YOUR ASSIGNMENT.
Write out the entries, please, from the line containing "red pentagon: (196, 1167)" through their final line, exactly and with nothing else.

[Collected data]
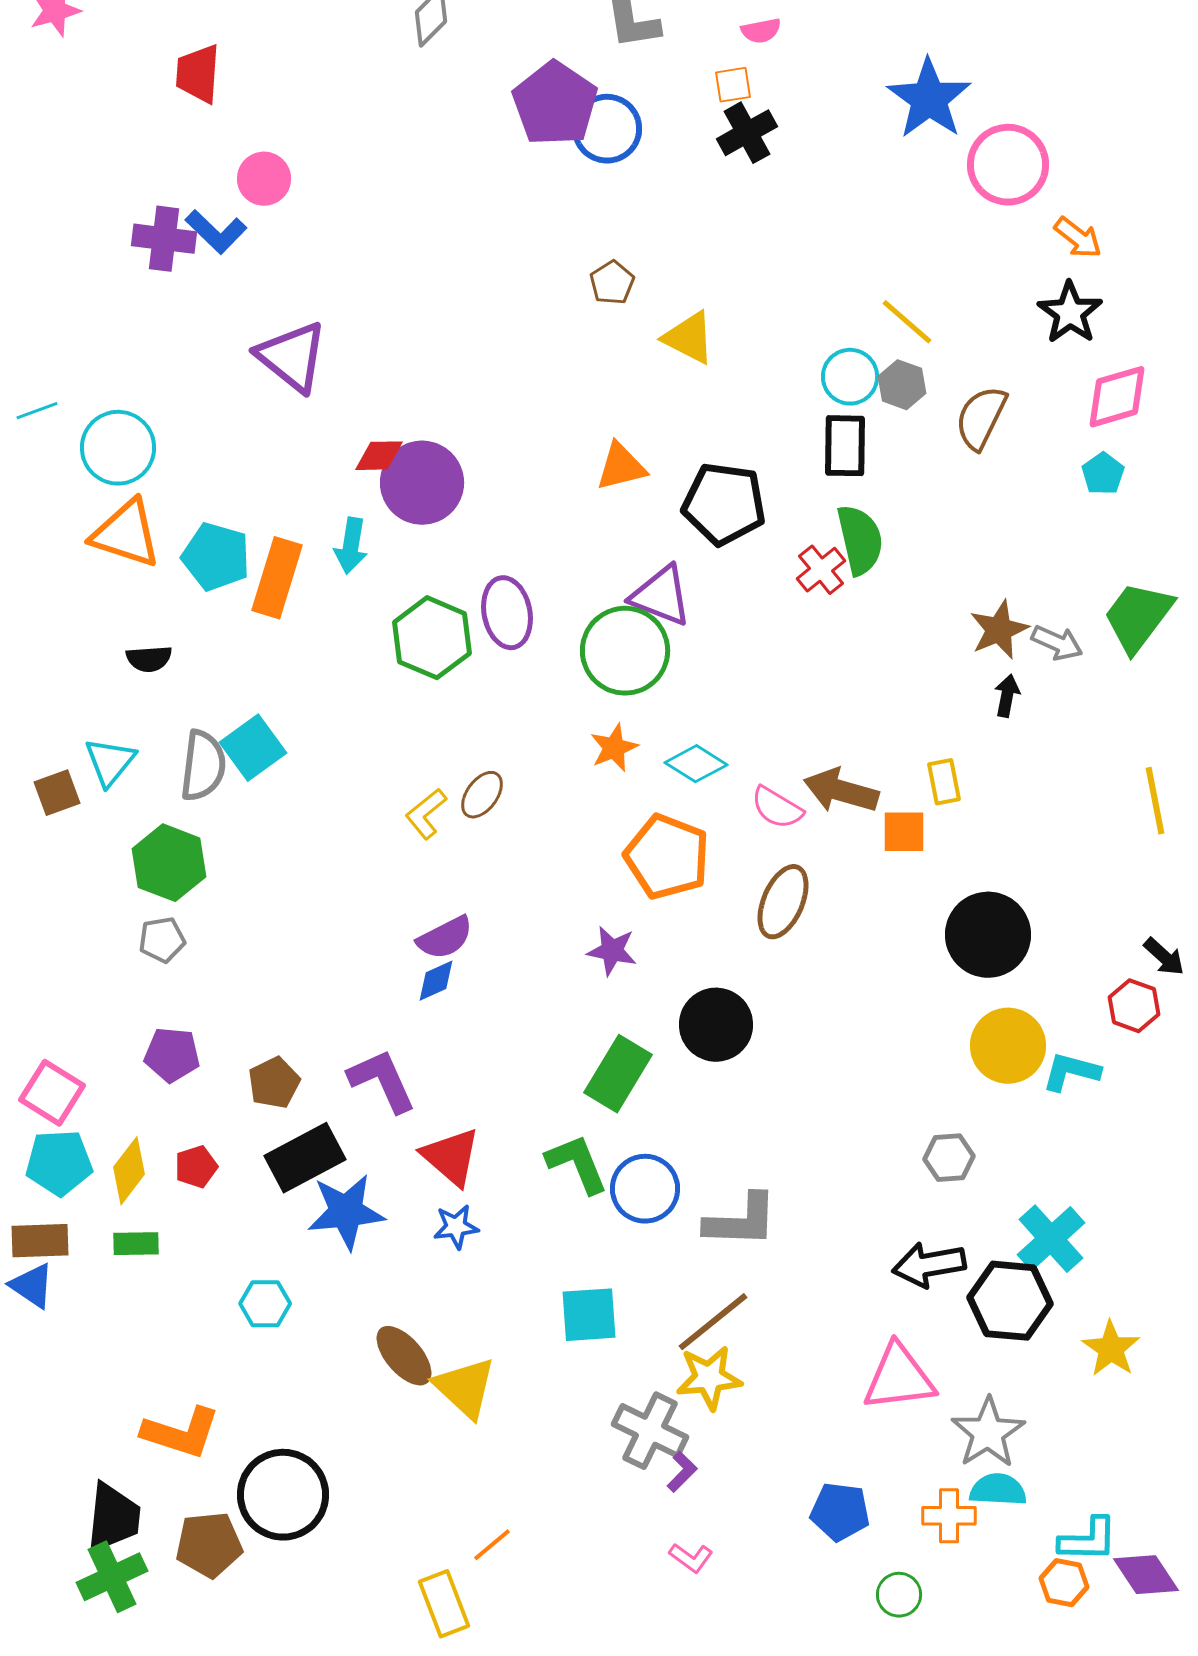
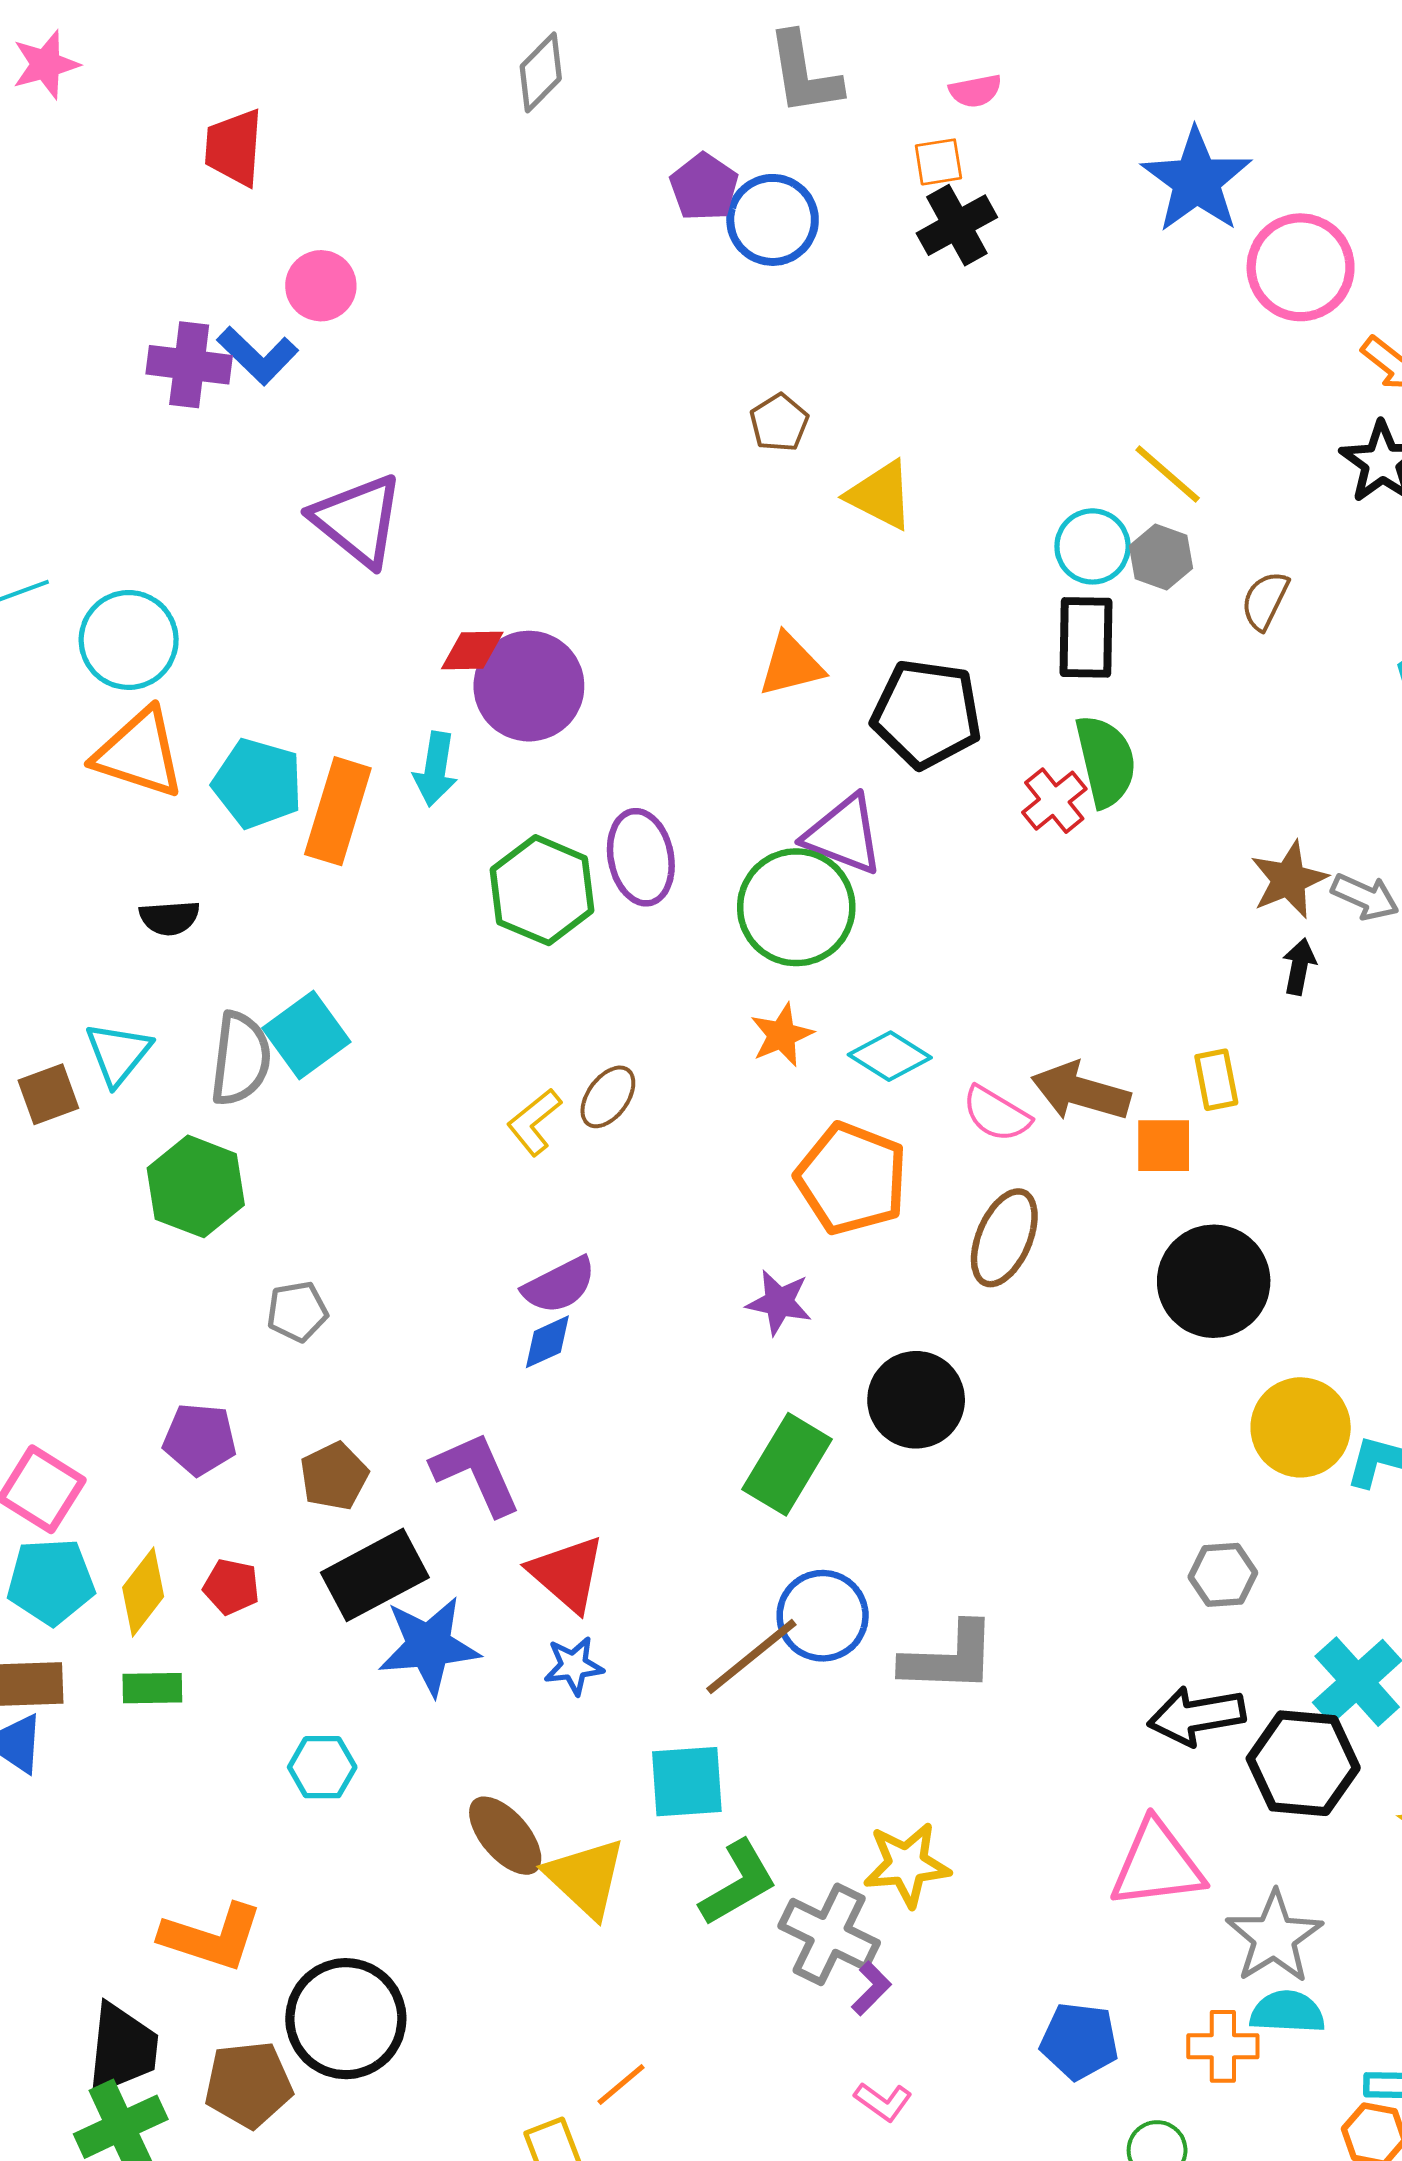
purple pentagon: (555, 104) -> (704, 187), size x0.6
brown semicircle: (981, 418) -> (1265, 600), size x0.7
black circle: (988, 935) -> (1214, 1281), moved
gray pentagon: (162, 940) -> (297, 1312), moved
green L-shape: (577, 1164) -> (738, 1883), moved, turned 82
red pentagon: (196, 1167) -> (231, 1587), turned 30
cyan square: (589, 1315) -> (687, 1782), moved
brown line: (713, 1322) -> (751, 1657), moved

COMPLETED TASK.
red pentagon: (196, 1167) -> (231, 1587), turned 30
cyan square: (589, 1315) -> (687, 1782), moved
brown line: (713, 1322) -> (751, 1657), moved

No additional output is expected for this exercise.